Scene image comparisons
◇ ◇ ◇ ◇

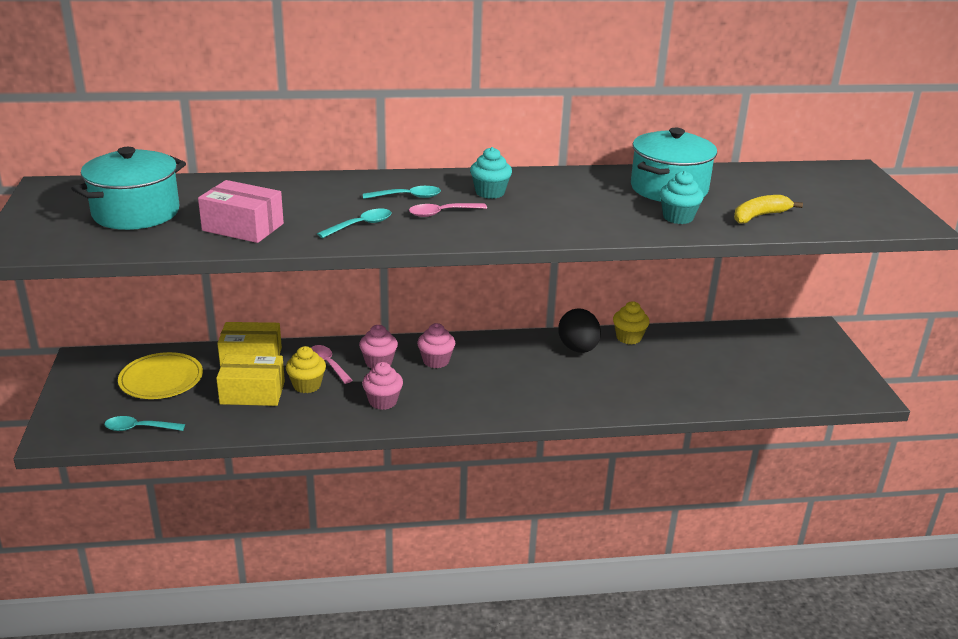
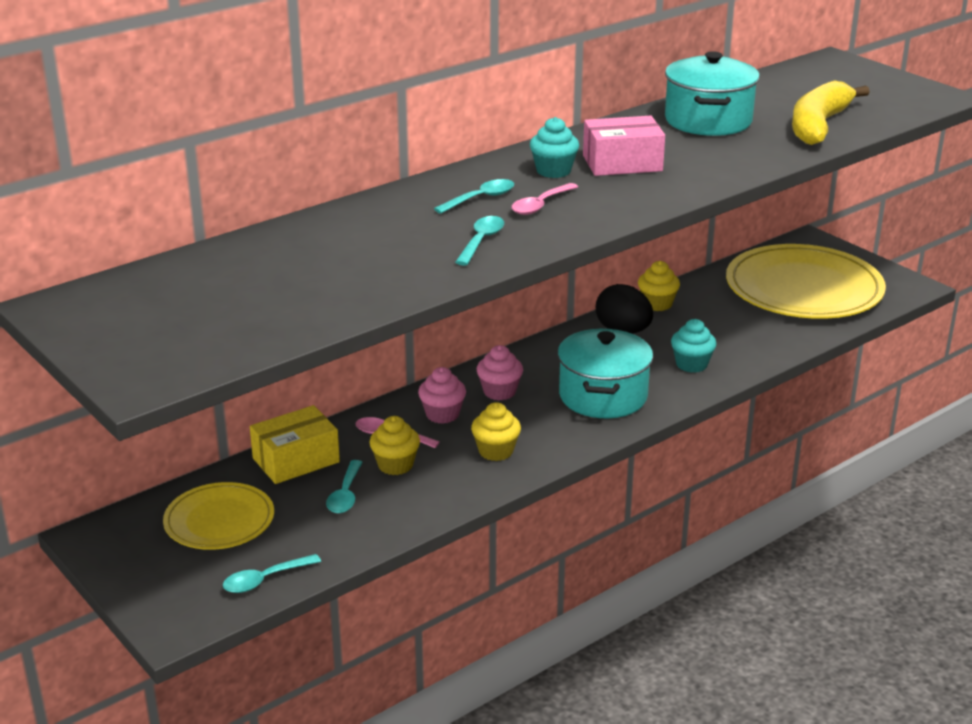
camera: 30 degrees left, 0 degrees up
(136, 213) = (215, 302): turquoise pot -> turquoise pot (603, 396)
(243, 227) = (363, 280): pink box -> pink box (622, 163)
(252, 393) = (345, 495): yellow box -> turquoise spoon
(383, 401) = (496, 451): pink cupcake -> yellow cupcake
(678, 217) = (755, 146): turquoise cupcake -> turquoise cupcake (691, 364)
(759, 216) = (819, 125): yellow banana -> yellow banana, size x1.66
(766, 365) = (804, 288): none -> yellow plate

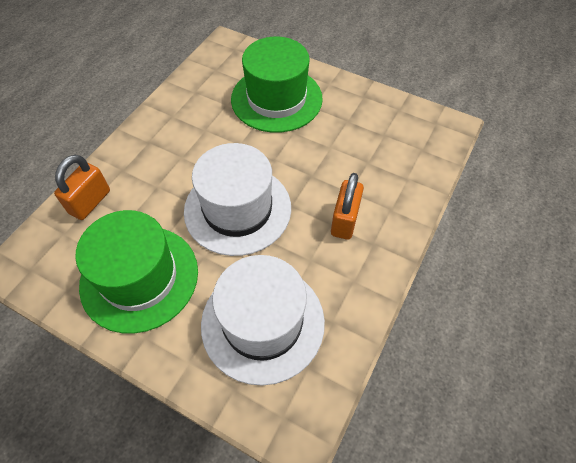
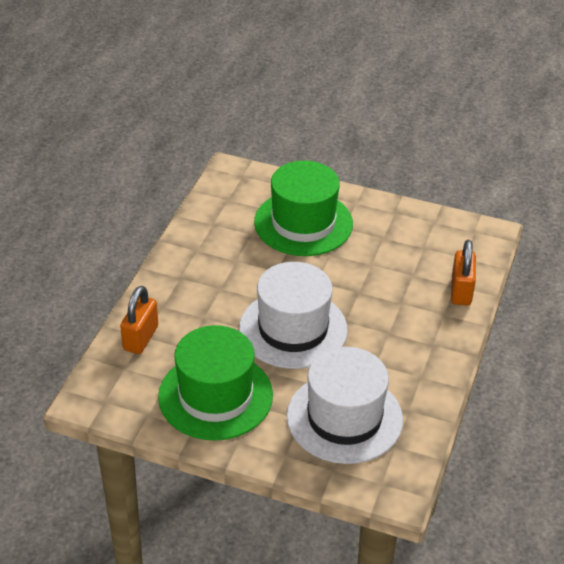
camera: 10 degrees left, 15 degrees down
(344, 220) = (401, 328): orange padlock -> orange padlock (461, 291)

◇ ◇ ◇ ◇

*Exercise aim:*
If a record contains a picture, leave the picture out; repeat the record itself exactly.

*Answer section:*
camera: 30 degrees left, 0 degrees up
(136, 213) = (215, 302): turquoise pot -> turquoise pot (603, 396)
(243, 227) = (363, 280): pink box -> pink box (622, 163)
(252, 393) = (345, 495): yellow box -> turquoise spoon
(383, 401) = (496, 451): pink cupcake -> yellow cupcake
(678, 217) = (755, 146): turquoise cupcake -> turquoise cupcake (691, 364)
(759, 216) = (819, 125): yellow banana -> yellow banana, size x1.66
(766, 365) = (804, 288): none -> yellow plate

camera: 10 degrees left, 15 degrees down
(344, 220) = (401, 328): orange padlock -> orange padlock (461, 291)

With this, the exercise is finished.